After locating the line containing "C3: 3300uF (plus", transcribe that line and all following lines exactly, stopping only at the end of the records.
-*-
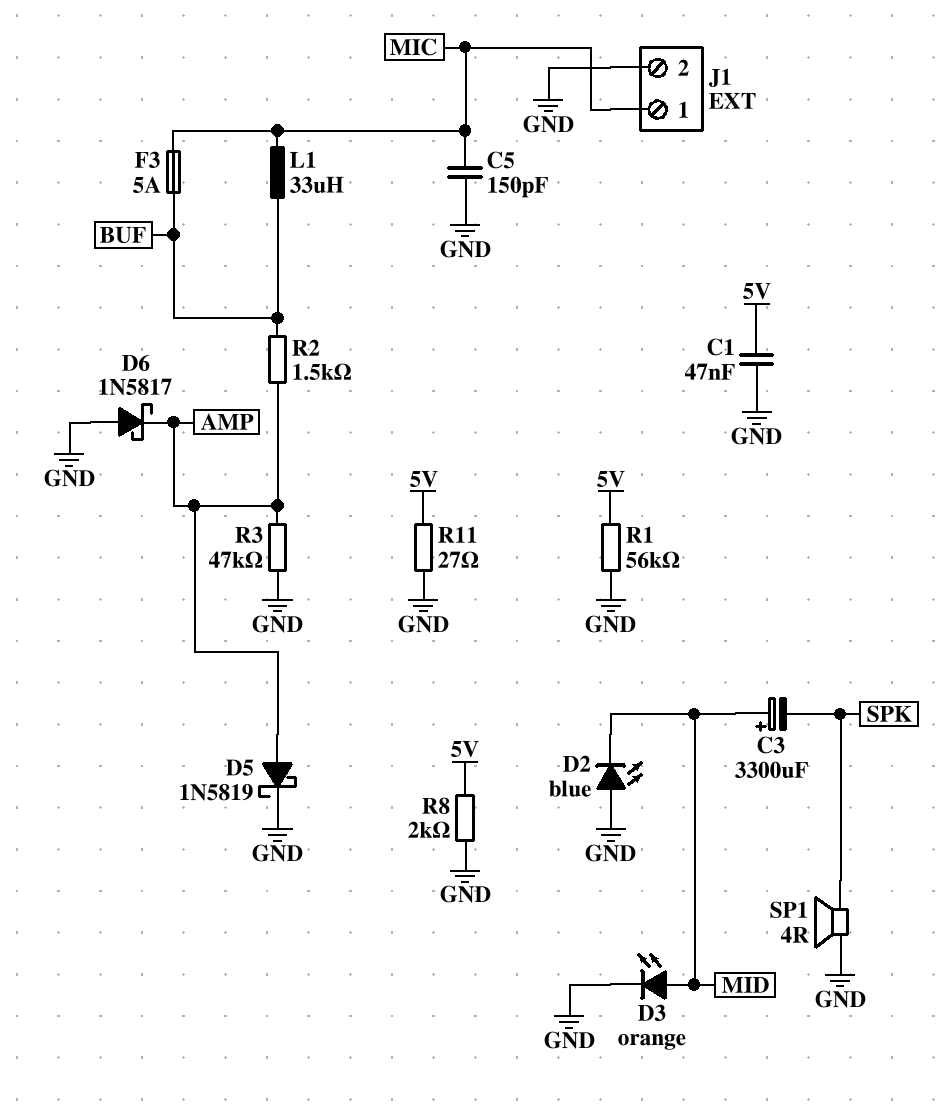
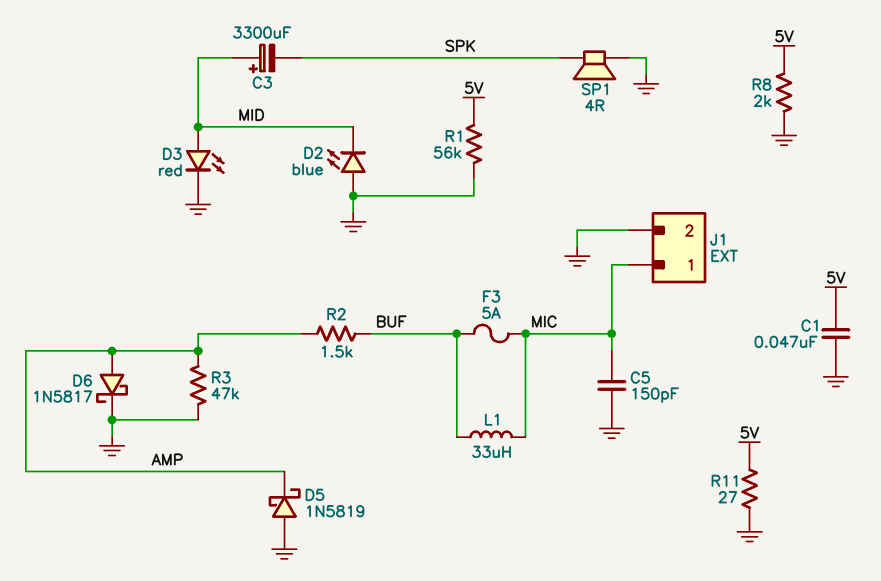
D3: LED orange (A MID, K GND) -> LED red (A MID, K GND)
D5: schottky 1N5819 (A AMP, K GND) -> schottky 1N5819 (A GND, K AMP)
D6: schottky 1N5817 (A GND, K AMP) -> schottky 1N5817 (A AMP, K GND)

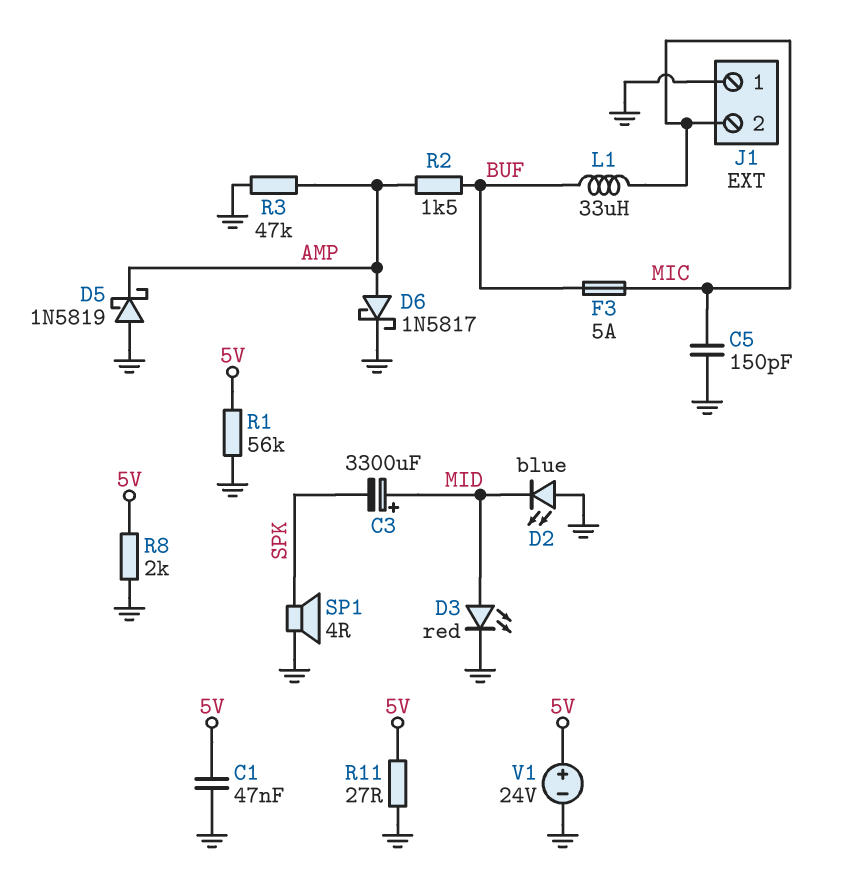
J1 pin 1: MIC -> GND
J1 pin 2: GND -> MIC
V1: none -> 24V (plus 5V, minus GND)

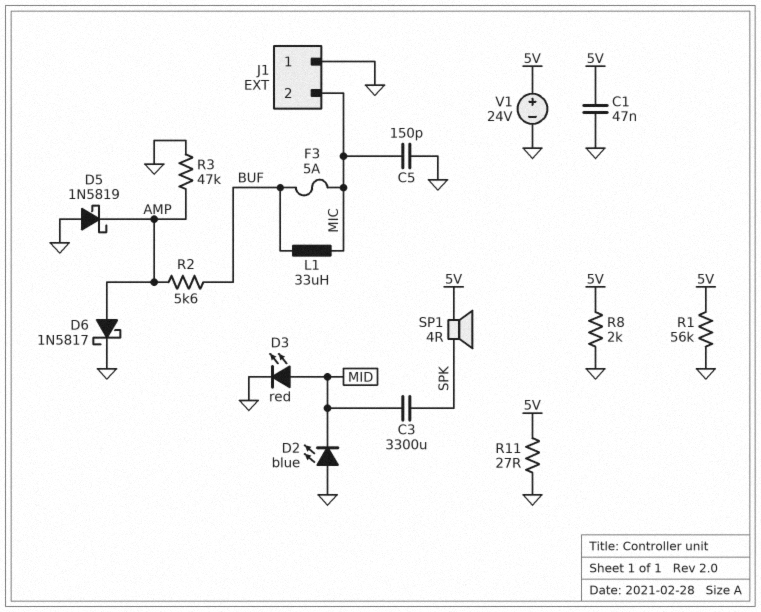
C3: 3300uF (plus MID, minus SPK) -> 3300uF (MID, SPK)
R2: 1.5k (AMP, BUF) -> 5.6k (AMP, BUF)
SP1: speaker 4R (GND, SPK) -> speaker 4R (5V, SPK)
-*-
## Output of the exercise
C3: 3300uF (plus MID, minus SPK) -> 3300uF (MID, SPK)
R2: 1.5k (AMP, BUF) -> 5.6k (AMP, BUF)
SP1: speaker 4R (GND, SPK) -> speaker 4R (5V, SPK)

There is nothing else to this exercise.